◆ THE DATA:
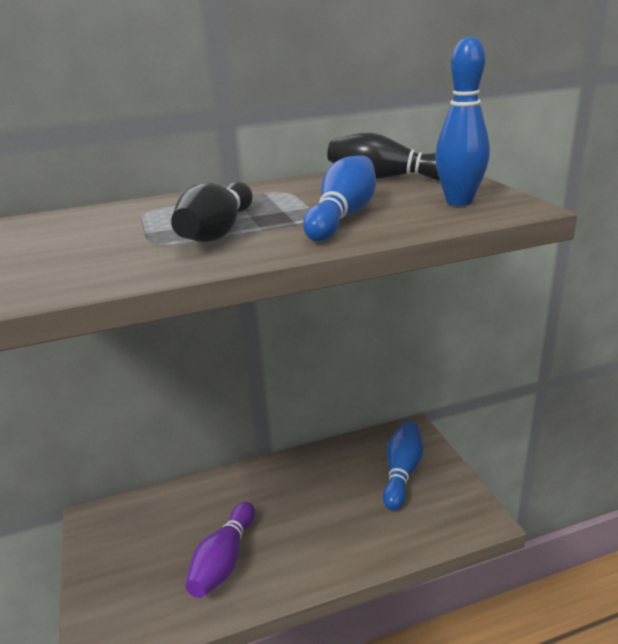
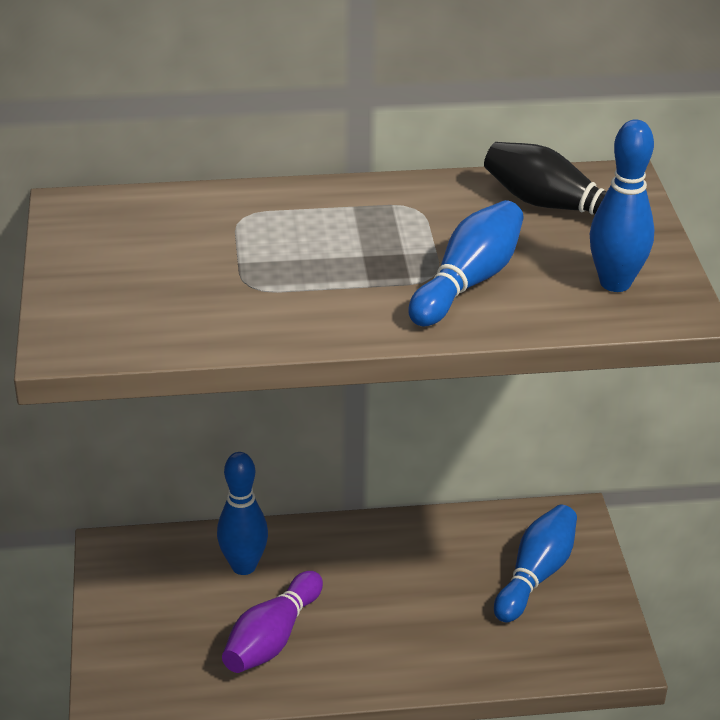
camera: 10 degrees right, 10 degrees up
(193, 509) = (243, 566): none -> blue bowling pin
(218, 232) = (319, 280): black bowling pin -> none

◆ PROBLEM TO WORK ON: Could you output the lines above, exactly as written, from the one containing "(193, 509) = (243, 566): none" through the last, with both ends included and no others?

◆ WRITTEN SOLUTION:
(193, 509) = (243, 566): none -> blue bowling pin
(218, 232) = (319, 280): black bowling pin -> none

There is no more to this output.